> [Task details]: Which lines run from the one containing "grey truck: 10 -> 12" through the end of the entries? Restate them word for word, and only those.

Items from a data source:
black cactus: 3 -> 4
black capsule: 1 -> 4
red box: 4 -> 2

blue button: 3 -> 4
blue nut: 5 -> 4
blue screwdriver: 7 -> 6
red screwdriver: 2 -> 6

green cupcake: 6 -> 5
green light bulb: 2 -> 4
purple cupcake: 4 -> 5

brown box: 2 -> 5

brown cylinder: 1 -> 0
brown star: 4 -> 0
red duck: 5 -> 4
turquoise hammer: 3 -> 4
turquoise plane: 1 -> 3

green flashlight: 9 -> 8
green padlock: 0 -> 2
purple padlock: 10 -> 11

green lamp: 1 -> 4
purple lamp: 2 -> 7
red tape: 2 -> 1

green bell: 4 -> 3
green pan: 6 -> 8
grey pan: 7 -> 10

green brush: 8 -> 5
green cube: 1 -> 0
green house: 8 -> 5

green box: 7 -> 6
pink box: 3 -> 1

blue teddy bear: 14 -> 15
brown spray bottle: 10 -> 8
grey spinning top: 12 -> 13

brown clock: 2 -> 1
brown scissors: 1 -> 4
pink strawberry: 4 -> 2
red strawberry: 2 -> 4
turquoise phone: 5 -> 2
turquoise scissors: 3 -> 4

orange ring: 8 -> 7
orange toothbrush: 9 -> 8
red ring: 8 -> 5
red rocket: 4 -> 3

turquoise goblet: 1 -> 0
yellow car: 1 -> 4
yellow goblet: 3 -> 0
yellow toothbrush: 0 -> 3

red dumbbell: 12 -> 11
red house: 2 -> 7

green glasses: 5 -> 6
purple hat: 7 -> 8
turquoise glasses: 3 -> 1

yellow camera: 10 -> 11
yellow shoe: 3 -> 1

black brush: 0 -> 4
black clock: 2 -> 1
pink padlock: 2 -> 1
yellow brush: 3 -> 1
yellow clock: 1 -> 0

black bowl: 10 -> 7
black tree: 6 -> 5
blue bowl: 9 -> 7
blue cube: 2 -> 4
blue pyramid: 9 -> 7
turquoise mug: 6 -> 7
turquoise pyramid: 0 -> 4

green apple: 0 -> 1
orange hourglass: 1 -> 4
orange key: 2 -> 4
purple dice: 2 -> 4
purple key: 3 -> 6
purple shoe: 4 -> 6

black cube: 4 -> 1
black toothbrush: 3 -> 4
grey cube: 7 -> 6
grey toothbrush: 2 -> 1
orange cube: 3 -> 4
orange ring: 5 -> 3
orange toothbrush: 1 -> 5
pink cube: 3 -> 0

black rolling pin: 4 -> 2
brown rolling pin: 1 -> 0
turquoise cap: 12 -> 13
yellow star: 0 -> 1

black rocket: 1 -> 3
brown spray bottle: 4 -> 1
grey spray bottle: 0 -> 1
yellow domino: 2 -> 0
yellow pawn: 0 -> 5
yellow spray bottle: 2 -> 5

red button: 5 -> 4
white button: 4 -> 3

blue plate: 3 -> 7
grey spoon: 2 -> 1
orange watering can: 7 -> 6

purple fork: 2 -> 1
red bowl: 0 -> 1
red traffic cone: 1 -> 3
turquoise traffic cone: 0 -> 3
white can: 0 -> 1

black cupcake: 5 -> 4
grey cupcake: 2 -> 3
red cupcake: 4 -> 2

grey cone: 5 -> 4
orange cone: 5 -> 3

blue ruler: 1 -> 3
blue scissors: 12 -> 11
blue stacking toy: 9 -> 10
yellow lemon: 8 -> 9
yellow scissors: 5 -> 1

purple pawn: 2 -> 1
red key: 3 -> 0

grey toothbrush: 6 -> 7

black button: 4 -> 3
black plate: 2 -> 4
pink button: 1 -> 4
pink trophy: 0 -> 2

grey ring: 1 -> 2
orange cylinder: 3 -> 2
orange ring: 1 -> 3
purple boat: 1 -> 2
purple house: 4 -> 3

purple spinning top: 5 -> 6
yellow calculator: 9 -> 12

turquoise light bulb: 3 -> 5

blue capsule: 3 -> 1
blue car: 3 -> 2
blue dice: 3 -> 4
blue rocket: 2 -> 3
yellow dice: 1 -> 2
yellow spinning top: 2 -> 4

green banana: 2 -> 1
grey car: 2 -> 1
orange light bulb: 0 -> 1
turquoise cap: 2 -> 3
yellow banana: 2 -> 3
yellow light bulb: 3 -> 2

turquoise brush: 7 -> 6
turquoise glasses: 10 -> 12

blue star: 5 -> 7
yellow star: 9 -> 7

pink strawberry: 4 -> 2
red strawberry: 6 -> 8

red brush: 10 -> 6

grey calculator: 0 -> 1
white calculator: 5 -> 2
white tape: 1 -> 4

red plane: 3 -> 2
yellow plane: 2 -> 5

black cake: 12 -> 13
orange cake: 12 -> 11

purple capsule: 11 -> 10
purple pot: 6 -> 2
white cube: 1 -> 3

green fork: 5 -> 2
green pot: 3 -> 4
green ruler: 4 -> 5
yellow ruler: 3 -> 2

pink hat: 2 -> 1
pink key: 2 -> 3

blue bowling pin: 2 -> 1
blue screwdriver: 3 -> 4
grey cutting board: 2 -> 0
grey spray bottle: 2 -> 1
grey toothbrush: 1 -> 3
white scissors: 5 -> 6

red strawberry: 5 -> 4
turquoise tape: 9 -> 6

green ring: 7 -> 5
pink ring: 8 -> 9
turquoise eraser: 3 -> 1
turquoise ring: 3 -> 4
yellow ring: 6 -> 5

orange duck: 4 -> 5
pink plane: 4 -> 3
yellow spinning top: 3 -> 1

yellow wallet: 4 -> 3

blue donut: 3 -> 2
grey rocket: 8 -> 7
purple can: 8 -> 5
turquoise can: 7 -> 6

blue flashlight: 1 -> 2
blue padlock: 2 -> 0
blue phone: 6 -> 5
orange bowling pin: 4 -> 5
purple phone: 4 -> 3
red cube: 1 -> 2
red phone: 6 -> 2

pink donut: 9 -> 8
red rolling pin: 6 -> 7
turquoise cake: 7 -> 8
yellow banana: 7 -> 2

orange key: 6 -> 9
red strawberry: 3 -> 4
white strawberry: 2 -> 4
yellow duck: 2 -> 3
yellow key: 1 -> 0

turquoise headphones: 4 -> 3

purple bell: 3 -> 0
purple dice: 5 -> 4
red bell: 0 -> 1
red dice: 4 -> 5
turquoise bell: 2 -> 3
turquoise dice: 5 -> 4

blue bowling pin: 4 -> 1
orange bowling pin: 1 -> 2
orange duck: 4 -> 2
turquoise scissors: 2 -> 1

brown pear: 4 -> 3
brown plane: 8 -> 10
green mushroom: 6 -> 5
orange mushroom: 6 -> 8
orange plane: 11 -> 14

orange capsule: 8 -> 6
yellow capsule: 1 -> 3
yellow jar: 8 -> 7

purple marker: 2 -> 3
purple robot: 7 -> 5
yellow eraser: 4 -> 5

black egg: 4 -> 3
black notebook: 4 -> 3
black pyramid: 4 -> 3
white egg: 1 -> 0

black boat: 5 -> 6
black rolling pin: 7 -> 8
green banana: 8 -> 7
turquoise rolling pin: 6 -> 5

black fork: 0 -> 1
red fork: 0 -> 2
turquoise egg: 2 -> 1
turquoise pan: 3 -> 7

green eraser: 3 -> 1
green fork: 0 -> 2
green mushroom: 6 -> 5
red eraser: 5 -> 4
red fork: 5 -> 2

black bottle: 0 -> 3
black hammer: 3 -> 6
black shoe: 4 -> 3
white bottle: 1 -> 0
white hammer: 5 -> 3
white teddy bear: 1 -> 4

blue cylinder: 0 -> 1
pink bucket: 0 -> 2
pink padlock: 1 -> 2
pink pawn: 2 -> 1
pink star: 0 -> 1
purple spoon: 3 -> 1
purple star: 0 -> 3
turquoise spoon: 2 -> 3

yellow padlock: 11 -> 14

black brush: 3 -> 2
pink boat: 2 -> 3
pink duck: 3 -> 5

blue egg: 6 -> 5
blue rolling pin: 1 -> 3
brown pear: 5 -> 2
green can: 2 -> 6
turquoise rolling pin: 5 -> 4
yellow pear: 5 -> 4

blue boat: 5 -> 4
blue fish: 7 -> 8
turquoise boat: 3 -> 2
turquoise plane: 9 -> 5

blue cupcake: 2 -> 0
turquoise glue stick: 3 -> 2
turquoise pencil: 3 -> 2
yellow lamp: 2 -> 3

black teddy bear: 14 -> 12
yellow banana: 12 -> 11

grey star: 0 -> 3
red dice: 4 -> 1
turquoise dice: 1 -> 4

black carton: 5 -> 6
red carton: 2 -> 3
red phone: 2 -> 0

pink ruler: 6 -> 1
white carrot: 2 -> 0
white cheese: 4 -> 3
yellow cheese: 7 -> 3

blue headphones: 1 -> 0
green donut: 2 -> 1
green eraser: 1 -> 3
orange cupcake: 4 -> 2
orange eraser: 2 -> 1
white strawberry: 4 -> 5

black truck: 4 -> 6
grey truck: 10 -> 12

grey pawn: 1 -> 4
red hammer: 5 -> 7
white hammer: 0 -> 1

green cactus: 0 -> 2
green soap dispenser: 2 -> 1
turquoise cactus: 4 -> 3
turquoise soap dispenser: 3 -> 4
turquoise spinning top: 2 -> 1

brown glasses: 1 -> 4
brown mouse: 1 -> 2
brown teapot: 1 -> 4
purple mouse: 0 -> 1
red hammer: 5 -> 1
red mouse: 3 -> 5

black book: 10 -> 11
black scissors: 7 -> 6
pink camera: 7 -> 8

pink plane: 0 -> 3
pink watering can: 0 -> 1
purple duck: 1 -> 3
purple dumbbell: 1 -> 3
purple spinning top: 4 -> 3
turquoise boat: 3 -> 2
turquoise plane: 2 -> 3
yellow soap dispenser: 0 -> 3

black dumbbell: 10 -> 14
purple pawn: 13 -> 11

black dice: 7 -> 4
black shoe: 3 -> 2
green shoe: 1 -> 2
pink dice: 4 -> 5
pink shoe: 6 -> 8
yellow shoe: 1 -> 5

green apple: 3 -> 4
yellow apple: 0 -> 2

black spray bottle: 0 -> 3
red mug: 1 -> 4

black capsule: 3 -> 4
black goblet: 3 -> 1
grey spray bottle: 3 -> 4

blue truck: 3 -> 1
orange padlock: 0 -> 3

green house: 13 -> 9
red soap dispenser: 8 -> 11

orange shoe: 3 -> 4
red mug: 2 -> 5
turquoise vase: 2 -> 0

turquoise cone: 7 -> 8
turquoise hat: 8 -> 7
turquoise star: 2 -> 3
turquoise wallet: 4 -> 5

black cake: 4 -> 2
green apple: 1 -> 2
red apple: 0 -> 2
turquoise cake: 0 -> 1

> [Solution to the exercise]:
grey truck: 10 -> 12

grey pawn: 1 -> 4
red hammer: 5 -> 7
white hammer: 0 -> 1

green cactus: 0 -> 2
green soap dispenser: 2 -> 1
turquoise cactus: 4 -> 3
turquoise soap dispenser: 3 -> 4
turquoise spinning top: 2 -> 1

brown glasses: 1 -> 4
brown mouse: 1 -> 2
brown teapot: 1 -> 4
purple mouse: 0 -> 1
red hammer: 5 -> 1
red mouse: 3 -> 5

black book: 10 -> 11
black scissors: 7 -> 6
pink camera: 7 -> 8

pink plane: 0 -> 3
pink watering can: 0 -> 1
purple duck: 1 -> 3
purple dumbbell: 1 -> 3
purple spinning top: 4 -> 3
turquoise boat: 3 -> 2
turquoise plane: 2 -> 3
yellow soap dispenser: 0 -> 3

black dumbbell: 10 -> 14
purple pawn: 13 -> 11

black dice: 7 -> 4
black shoe: 3 -> 2
green shoe: 1 -> 2
pink dice: 4 -> 5
pink shoe: 6 -> 8
yellow shoe: 1 -> 5

green apple: 3 -> 4
yellow apple: 0 -> 2

black spray bottle: 0 -> 3
red mug: 1 -> 4

black capsule: 3 -> 4
black goblet: 3 -> 1
grey spray bottle: 3 -> 4

blue truck: 3 -> 1
orange padlock: 0 -> 3

green house: 13 -> 9
red soap dispenser: 8 -> 11

orange shoe: 3 -> 4
red mug: 2 -> 5
turquoise vase: 2 -> 0

turquoise cone: 7 -> 8
turquoise hat: 8 -> 7
turquoise star: 2 -> 3
turquoise wallet: 4 -> 5

black cake: 4 -> 2
green apple: 1 -> 2
red apple: 0 -> 2
turquoise cake: 0 -> 1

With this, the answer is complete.